What to work on :: Filter the material below so that only lines containing "from" remain.

╭─ Collected data

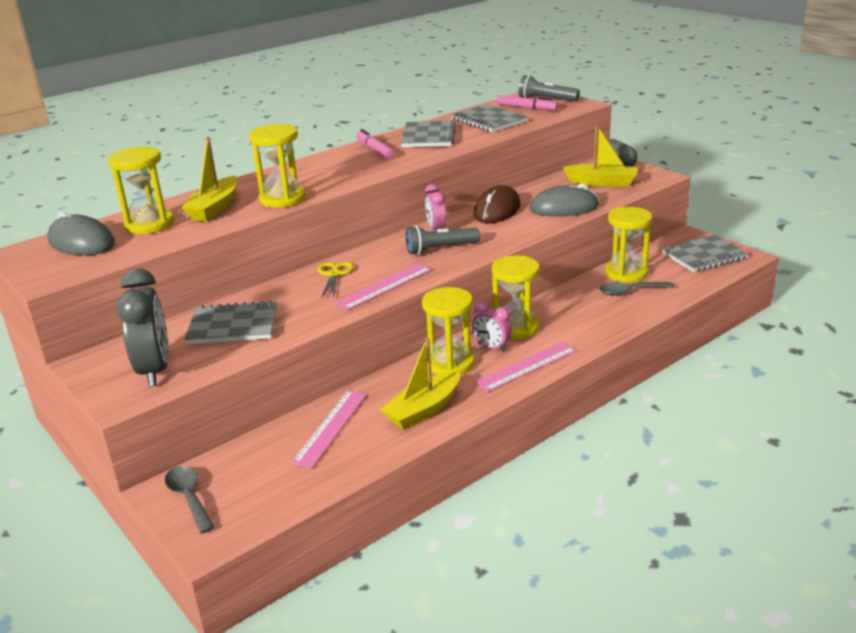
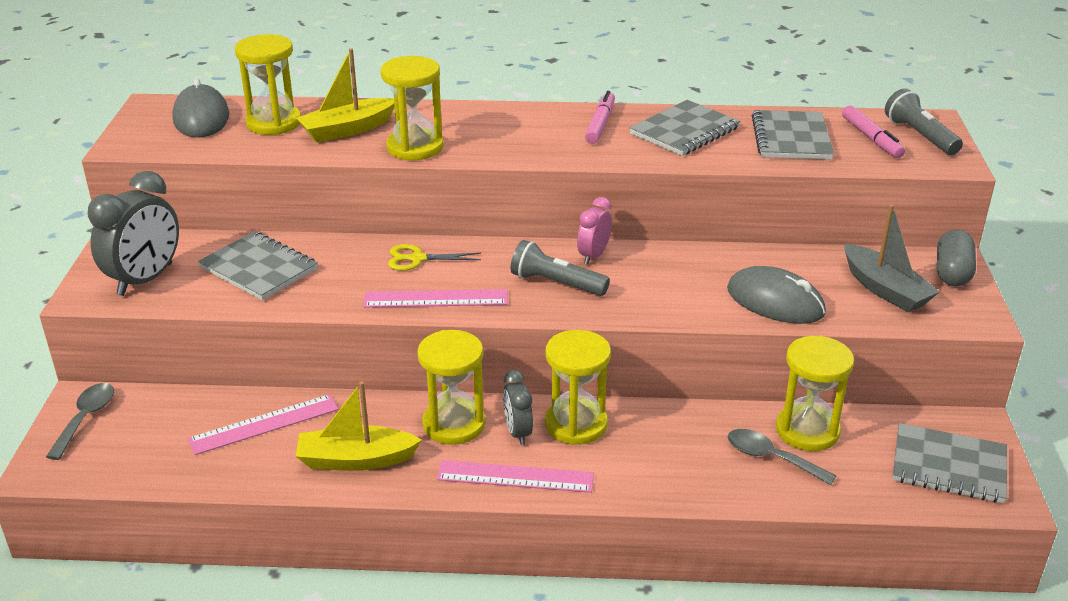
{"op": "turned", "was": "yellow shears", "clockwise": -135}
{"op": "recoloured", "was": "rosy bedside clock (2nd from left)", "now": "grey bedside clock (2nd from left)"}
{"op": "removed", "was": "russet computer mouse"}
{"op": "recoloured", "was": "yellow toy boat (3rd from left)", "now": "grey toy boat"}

╰─

Task output ::
{"op": "recoloured", "was": "rosy bedside clock (2nd from left)", "now": "grey bedside clock (2nd from left)"}
{"op": "recoloured", "was": "yellow toy boat (3rd from left)", "now": "grey toy boat"}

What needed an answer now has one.